Work task - Word for word, transcribe the data below from the line with "yellow banana: 6 -> 4" to the line with "purple house: 0 -> 1", keeping both of those lines.

Coordinate-based object records:
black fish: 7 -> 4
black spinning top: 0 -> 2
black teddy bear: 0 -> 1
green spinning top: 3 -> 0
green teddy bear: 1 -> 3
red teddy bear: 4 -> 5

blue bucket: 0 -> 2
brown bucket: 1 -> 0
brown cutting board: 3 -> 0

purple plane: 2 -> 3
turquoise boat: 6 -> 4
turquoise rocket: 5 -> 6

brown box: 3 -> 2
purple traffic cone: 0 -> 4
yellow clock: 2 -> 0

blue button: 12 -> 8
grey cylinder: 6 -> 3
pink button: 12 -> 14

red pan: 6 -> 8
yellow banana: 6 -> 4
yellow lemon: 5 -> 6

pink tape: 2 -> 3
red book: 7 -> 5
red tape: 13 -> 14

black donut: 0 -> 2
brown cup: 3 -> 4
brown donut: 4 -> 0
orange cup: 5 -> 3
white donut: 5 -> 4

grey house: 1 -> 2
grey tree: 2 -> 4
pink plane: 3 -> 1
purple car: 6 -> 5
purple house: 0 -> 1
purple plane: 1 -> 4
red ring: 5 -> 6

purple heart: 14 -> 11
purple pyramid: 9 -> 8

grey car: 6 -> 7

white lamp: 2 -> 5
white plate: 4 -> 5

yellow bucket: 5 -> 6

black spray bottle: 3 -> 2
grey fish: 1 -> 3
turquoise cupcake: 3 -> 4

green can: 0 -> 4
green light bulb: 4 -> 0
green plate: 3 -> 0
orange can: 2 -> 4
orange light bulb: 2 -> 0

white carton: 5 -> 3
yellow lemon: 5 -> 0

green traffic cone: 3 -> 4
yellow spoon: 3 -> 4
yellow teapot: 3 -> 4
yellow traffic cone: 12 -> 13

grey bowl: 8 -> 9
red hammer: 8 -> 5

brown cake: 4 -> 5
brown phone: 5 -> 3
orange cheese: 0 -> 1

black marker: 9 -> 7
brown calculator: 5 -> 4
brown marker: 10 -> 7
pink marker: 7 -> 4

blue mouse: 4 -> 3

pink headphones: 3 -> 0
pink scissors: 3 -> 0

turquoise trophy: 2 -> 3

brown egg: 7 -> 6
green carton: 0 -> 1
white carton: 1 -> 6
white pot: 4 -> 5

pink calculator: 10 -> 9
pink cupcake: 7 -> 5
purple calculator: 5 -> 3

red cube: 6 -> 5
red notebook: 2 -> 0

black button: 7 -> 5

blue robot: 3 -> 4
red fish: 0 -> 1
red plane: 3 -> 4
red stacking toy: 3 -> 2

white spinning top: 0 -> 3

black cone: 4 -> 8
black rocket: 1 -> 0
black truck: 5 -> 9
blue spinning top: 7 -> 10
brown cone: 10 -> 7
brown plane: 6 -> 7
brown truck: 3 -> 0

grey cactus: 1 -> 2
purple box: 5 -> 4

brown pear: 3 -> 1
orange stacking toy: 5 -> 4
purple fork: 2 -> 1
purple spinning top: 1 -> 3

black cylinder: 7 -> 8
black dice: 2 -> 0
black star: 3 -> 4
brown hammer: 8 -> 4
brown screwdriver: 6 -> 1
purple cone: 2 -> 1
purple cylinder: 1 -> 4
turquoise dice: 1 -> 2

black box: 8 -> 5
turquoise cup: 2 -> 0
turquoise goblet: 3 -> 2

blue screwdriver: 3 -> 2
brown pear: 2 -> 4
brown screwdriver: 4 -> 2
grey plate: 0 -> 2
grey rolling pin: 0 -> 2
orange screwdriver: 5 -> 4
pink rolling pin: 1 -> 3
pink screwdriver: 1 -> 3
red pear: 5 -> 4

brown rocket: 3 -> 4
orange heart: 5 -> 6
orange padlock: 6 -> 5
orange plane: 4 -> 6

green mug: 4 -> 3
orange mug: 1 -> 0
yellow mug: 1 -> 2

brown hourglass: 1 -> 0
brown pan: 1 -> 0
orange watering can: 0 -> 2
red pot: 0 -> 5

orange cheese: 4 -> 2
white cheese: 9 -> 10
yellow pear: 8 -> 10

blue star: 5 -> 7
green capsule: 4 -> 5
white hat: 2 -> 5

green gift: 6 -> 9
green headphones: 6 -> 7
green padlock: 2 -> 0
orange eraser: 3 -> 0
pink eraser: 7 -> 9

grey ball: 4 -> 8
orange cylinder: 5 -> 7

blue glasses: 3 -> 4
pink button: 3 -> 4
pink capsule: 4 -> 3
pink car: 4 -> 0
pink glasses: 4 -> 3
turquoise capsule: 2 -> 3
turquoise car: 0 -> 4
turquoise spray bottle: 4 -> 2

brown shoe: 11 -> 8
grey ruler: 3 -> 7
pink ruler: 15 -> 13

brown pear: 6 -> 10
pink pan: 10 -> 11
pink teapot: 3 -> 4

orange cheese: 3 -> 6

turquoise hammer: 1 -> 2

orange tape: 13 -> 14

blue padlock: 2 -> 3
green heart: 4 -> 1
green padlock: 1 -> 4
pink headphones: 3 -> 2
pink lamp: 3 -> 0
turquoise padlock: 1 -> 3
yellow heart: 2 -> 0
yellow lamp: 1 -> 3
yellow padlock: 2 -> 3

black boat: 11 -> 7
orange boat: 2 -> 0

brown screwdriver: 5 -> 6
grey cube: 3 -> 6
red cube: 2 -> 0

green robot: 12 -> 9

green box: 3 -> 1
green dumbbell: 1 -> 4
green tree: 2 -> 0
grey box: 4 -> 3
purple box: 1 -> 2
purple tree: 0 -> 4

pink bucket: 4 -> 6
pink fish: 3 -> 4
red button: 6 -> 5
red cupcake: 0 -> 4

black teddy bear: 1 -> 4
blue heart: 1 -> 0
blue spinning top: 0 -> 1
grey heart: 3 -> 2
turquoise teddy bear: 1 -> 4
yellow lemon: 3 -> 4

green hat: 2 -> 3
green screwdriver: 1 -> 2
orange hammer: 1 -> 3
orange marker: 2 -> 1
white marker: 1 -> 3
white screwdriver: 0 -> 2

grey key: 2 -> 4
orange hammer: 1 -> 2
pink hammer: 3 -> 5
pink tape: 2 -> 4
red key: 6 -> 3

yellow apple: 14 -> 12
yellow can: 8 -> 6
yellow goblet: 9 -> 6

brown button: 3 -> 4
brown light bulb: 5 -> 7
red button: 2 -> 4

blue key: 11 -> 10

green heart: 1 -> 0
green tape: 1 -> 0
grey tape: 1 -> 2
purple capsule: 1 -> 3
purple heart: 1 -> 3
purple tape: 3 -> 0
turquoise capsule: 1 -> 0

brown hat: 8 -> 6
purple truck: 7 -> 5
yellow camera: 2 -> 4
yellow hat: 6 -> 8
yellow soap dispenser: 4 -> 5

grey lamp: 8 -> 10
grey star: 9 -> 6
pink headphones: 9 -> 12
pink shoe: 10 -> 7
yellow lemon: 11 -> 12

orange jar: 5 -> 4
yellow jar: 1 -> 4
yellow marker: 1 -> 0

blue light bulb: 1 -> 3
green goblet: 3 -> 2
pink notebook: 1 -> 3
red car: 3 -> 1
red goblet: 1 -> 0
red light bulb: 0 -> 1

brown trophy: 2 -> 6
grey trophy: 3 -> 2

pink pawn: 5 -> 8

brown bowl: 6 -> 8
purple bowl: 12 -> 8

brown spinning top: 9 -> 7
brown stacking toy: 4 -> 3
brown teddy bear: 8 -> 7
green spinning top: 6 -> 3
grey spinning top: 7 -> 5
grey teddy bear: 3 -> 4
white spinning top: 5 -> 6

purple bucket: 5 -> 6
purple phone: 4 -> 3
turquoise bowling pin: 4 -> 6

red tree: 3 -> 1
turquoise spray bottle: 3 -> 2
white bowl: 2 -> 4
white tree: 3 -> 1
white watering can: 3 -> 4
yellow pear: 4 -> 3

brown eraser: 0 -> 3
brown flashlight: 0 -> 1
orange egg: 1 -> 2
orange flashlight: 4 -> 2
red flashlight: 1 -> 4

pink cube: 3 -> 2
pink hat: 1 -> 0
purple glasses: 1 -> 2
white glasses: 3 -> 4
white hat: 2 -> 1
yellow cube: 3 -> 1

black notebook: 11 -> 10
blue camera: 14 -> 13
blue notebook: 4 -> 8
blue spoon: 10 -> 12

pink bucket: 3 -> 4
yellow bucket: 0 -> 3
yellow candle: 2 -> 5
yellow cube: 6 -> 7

Finished task -
yellow banana: 6 -> 4
yellow lemon: 5 -> 6

pink tape: 2 -> 3
red book: 7 -> 5
red tape: 13 -> 14

black donut: 0 -> 2
brown cup: 3 -> 4
brown donut: 4 -> 0
orange cup: 5 -> 3
white donut: 5 -> 4

grey house: 1 -> 2
grey tree: 2 -> 4
pink plane: 3 -> 1
purple car: 6 -> 5
purple house: 0 -> 1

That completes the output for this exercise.